+++ DATASET CONTENT +++

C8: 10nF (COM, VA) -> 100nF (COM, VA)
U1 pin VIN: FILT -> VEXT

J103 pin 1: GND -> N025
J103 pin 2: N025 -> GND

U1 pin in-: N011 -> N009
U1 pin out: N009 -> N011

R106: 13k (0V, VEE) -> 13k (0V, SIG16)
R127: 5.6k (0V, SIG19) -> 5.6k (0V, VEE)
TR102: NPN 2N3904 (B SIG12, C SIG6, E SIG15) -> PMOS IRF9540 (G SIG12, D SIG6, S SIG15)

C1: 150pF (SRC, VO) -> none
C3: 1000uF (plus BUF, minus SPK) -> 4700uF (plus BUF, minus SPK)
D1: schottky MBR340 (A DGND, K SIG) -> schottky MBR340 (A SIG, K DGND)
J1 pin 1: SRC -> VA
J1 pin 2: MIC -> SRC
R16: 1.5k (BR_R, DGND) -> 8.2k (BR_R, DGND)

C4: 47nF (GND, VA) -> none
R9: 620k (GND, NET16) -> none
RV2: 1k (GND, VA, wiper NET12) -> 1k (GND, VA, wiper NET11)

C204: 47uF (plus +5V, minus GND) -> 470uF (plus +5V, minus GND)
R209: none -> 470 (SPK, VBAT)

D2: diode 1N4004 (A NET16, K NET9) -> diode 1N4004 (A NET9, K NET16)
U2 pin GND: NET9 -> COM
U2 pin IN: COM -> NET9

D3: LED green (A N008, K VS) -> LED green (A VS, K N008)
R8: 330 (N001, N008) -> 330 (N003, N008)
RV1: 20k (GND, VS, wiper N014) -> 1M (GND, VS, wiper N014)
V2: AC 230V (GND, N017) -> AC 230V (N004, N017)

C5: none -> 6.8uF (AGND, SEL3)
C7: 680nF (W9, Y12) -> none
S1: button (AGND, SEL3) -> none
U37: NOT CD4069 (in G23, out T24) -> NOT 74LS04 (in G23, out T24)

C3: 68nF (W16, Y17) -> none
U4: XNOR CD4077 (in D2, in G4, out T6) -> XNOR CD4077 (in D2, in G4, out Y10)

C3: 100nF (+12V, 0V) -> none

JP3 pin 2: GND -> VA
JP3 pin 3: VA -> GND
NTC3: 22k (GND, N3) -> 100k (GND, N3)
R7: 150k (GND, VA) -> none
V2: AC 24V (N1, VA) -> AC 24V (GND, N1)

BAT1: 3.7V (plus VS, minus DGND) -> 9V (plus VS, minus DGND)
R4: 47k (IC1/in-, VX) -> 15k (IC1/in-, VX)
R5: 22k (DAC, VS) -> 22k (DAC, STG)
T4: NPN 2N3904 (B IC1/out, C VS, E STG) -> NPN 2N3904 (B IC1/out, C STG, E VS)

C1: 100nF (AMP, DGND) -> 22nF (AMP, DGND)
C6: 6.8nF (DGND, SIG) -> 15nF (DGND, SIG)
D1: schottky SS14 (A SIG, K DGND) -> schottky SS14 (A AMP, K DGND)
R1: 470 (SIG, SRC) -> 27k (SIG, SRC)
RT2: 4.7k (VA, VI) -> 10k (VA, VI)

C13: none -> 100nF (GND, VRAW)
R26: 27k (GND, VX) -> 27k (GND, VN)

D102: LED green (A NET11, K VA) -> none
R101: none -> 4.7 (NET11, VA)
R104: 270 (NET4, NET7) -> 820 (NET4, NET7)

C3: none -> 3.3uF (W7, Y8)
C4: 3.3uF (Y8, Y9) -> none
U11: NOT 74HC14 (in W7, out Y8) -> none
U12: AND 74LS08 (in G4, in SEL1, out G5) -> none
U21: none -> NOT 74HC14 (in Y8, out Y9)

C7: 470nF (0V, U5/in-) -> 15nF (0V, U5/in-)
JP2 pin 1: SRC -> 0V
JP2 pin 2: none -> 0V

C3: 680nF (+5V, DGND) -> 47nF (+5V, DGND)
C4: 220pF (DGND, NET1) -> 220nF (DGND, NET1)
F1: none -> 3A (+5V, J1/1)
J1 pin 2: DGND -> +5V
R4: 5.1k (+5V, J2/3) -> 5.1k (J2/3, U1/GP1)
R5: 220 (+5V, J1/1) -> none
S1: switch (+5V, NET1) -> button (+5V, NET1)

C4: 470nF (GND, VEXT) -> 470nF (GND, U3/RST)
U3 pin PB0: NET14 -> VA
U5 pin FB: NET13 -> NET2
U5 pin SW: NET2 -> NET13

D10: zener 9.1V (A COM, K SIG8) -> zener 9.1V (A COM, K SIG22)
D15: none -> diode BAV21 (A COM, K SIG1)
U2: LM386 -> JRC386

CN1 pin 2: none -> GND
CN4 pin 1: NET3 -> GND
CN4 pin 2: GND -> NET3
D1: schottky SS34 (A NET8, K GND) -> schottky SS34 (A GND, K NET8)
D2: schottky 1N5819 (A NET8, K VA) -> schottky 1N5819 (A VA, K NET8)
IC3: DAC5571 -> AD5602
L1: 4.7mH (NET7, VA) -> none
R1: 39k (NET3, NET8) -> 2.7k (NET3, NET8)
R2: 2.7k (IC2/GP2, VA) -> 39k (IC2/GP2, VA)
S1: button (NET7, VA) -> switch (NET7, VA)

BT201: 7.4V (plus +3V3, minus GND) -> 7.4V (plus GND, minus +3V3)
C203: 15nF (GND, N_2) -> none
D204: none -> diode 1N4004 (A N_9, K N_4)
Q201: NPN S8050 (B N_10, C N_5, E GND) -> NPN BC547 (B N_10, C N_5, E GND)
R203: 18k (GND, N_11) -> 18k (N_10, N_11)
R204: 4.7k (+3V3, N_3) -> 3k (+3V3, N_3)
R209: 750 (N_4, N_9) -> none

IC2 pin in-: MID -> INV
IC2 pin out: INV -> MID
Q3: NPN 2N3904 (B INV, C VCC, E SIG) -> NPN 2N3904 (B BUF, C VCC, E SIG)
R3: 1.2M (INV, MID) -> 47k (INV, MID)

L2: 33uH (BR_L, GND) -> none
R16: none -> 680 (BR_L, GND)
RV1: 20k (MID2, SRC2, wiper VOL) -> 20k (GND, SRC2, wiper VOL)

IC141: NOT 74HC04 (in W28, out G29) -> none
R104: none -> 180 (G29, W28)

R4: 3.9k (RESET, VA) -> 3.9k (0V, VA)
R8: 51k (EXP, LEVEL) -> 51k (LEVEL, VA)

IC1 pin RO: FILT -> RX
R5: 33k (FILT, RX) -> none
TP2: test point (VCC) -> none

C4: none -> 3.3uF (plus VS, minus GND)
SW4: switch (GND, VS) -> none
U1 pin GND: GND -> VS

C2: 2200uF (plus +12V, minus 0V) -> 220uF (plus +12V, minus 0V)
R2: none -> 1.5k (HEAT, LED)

+++

_EXERCISE PROMPT:_ Set every line of the listing down word for word.

_YOUR RESPONSE:_
C8: 10nF (COM, VA) -> 100nF (COM, VA)
U1 pin VIN: FILT -> VEXT

J103 pin 1: GND -> N025
J103 pin 2: N025 -> GND

U1 pin in-: N011 -> N009
U1 pin out: N009 -> N011

R106: 13k (0V, VEE) -> 13k (0V, SIG16)
R127: 5.6k (0V, SIG19) -> 5.6k (0V, VEE)
TR102: NPN 2N3904 (B SIG12, C SIG6, E SIG15) -> PMOS IRF9540 (G SIG12, D SIG6, S SIG15)

C1: 150pF (SRC, VO) -> none
C3: 1000uF (plus BUF, minus SPK) -> 4700uF (plus BUF, minus SPK)
D1: schottky MBR340 (A DGND, K SIG) -> schottky MBR340 (A SIG, K DGND)
J1 pin 1: SRC -> VA
J1 pin 2: MIC -> SRC
R16: 1.5k (BR_R, DGND) -> 8.2k (BR_R, DGND)

C4: 47nF (GND, VA) -> none
R9: 620k (GND, NET16) -> none
RV2: 1k (GND, VA, wiper NET12) -> 1k (GND, VA, wiper NET11)

C204: 47uF (plus +5V, minus GND) -> 470uF (plus +5V, minus GND)
R209: none -> 470 (SPK, VBAT)

D2: diode 1N4004 (A NET16, K NET9) -> diode 1N4004 (A NET9, K NET16)
U2 pin GND: NET9 -> COM
U2 pin IN: COM -> NET9

D3: LED green (A N008, K VS) -> LED green (A VS, K N008)
R8: 330 (N001, N008) -> 330 (N003, N008)
RV1: 20k (GND, VS, wiper N014) -> 1M (GND, VS, wiper N014)
V2: AC 230V (GND, N017) -> AC 230V (N004, N017)

C5: none -> 6.8uF (AGND, SEL3)
C7: 680nF (W9, Y12) -> none
S1: button (AGND, SEL3) -> none
U37: NOT CD4069 (in G23, out T24) -> NOT 74LS04 (in G23, out T24)

C3: 68nF (W16, Y17) -> none
U4: XNOR CD4077 (in D2, in G4, out T6) -> XNOR CD4077 (in D2, in G4, out Y10)

C3: 100nF (+12V, 0V) -> none

JP3 pin 2: GND -> VA
JP3 pin 3: VA -> GND
NTC3: 22k (GND, N3) -> 100k (GND, N3)
R7: 150k (GND, VA) -> none
V2: AC 24V (N1, VA) -> AC 24V (GND, N1)

BAT1: 3.7V (plus VS, minus DGND) -> 9V (plus VS, minus DGND)
R4: 47k (IC1/in-, VX) -> 15k (IC1/in-, VX)
R5: 22k (DAC, VS) -> 22k (DAC, STG)
T4: NPN 2N3904 (B IC1/out, C VS, E STG) -> NPN 2N3904 (B IC1/out, C STG, E VS)

C1: 100nF (AMP, DGND) -> 22nF (AMP, DGND)
C6: 6.8nF (DGND, SIG) -> 15nF (DGND, SIG)
D1: schottky SS14 (A SIG, K DGND) -> schottky SS14 (A AMP, K DGND)
R1: 470 (SIG, SRC) -> 27k (SIG, SRC)
RT2: 4.7k (VA, VI) -> 10k (VA, VI)

C13: none -> 100nF (GND, VRAW)
R26: 27k (GND, VX) -> 27k (GND, VN)

D102: LED green (A NET11, K VA) -> none
R101: none -> 4.7 (NET11, VA)
R104: 270 (NET4, NET7) -> 820 (NET4, NET7)

C3: none -> 3.3uF (W7, Y8)
C4: 3.3uF (Y8, Y9) -> none
U11: NOT 74HC14 (in W7, out Y8) -> none
U12: AND 74LS08 (in G4, in SEL1, out G5) -> none
U21: none -> NOT 74HC14 (in Y8, out Y9)

C7: 470nF (0V, U5/in-) -> 15nF (0V, U5/in-)
JP2 pin 1: SRC -> 0V
JP2 pin 2: none -> 0V

C3: 680nF (+5V, DGND) -> 47nF (+5V, DGND)
C4: 220pF (DGND, NET1) -> 220nF (DGND, NET1)
F1: none -> 3A (+5V, J1/1)
J1 pin 2: DGND -> +5V
R4: 5.1k (+5V, J2/3) -> 5.1k (J2/3, U1/GP1)
R5: 220 (+5V, J1/1) -> none
S1: switch (+5V, NET1) -> button (+5V, NET1)

C4: 470nF (GND, VEXT) -> 470nF (GND, U3/RST)
U3 pin PB0: NET14 -> VA
U5 pin FB: NET13 -> NET2
U5 pin SW: NET2 -> NET13

D10: zener 9.1V (A COM, K SIG8) -> zener 9.1V (A COM, K SIG22)
D15: none -> diode BAV21 (A COM, K SIG1)
U2: LM386 -> JRC386

CN1 pin 2: none -> GND
CN4 pin 1: NET3 -> GND
CN4 pin 2: GND -> NET3
D1: schottky SS34 (A NET8, K GND) -> schottky SS34 (A GND, K NET8)
D2: schottky 1N5819 (A NET8, K VA) -> schottky 1N5819 (A VA, K NET8)
IC3: DAC5571 -> AD5602
L1: 4.7mH (NET7, VA) -> none
R1: 39k (NET3, NET8) -> 2.7k (NET3, NET8)
R2: 2.7k (IC2/GP2, VA) -> 39k (IC2/GP2, VA)
S1: button (NET7, VA) -> switch (NET7, VA)

BT201: 7.4V (plus +3V3, minus GND) -> 7.4V (plus GND, minus +3V3)
C203: 15nF (GND, N_2) -> none
D204: none -> diode 1N4004 (A N_9, K N_4)
Q201: NPN S8050 (B N_10, C N_5, E GND) -> NPN BC547 (B N_10, C N_5, E GND)
R203: 18k (GND, N_11) -> 18k (N_10, N_11)
R204: 4.7k (+3V3, N_3) -> 3k (+3V3, N_3)
R209: 750 (N_4, N_9) -> none

IC2 pin in-: MID -> INV
IC2 pin out: INV -> MID
Q3: NPN 2N3904 (B INV, C VCC, E SIG) -> NPN 2N3904 (B BUF, C VCC, E SIG)
R3: 1.2M (INV, MID) -> 47k (INV, MID)

L2: 33uH (BR_L, GND) -> none
R16: none -> 680 (BR_L, GND)
RV1: 20k (MID2, SRC2, wiper VOL) -> 20k (GND, SRC2, wiper VOL)

IC141: NOT 74HC04 (in W28, out G29) -> none
R104: none -> 180 (G29, W28)

R4: 3.9k (RESET, VA) -> 3.9k (0V, VA)
R8: 51k (EXP, LEVEL) -> 51k (LEVEL, VA)

IC1 pin RO: FILT -> RX
R5: 33k (FILT, RX) -> none
TP2: test point (VCC) -> none

C4: none -> 3.3uF (plus VS, minus GND)
SW4: switch (GND, VS) -> none
U1 pin GND: GND -> VS

C2: 2200uF (plus +12V, minus 0V) -> 220uF (plus +12V, minus 0V)
R2: none -> 1.5k (HEAT, LED)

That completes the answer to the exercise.